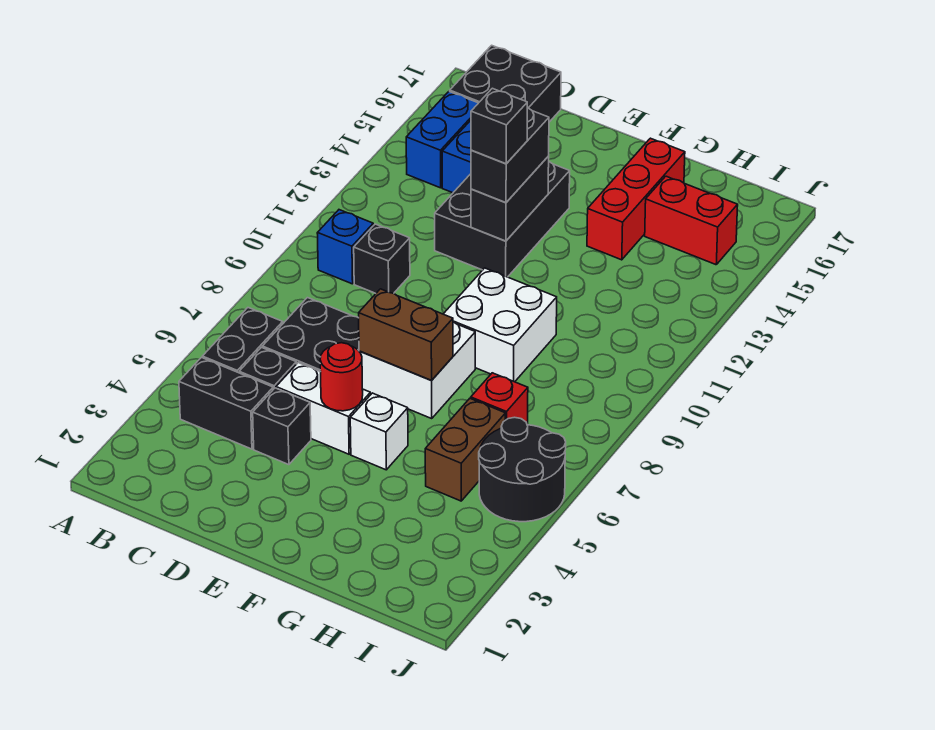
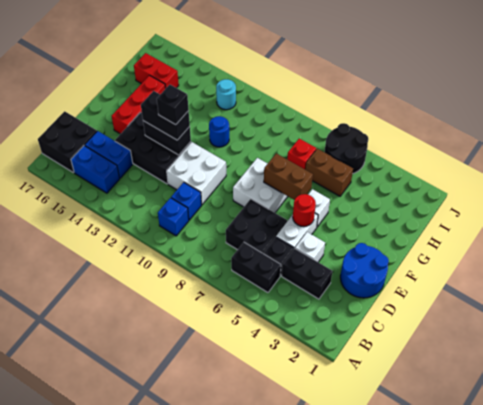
black 1x2 brick [179,358,273,449] -> black 1x2 brick turned to [282,248,332,299]
black 1x1 brick [354,224,410,293] -> blue 1x1 brick [171,182,201,220]
none -> blue 2x2 round brick [340,243,389,298]
black 1x1 brick [253,388,311,465] -> white 1x1 brick [295,232,325,262]
brown 1x2 brick [359,289,453,380] -> brown 1x2 brick turned to [264,153,313,200]
white 2x2 brick [444,268,557,382] -> white 2x2 brick moved to [167,142,226,205]
none -> blue 1x1 round brick [209,116,229,147]
red 1x3 brick [587,138,685,260] -> red 1x3 brick turned to [112,75,166,134]
red 1x2 brick [645,176,738,265] -> red 1x2 brick turned to [134,53,179,88]
none -> cyan 1x1 round brick [216,79,236,110]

⁂

**WORK ORDER**
A faithful, word-for-word copy of the data is needed; the pictures should not appear in it.

**EXERCISE OUTPUT**
black 1x2 brick [179,358,273,449] -> black 1x2 brick turned to [282,248,332,299]
black 1x1 brick [354,224,410,293] -> blue 1x1 brick [171,182,201,220]
none -> blue 2x2 round brick [340,243,389,298]
black 1x1 brick [253,388,311,465] -> white 1x1 brick [295,232,325,262]
brown 1x2 brick [359,289,453,380] -> brown 1x2 brick turned to [264,153,313,200]
white 2x2 brick [444,268,557,382] -> white 2x2 brick moved to [167,142,226,205]
none -> blue 1x1 round brick [209,116,229,147]
red 1x3 brick [587,138,685,260] -> red 1x3 brick turned to [112,75,166,134]
red 1x2 brick [645,176,738,265] -> red 1x2 brick turned to [134,53,179,88]
none -> cyan 1x1 round brick [216,79,236,110]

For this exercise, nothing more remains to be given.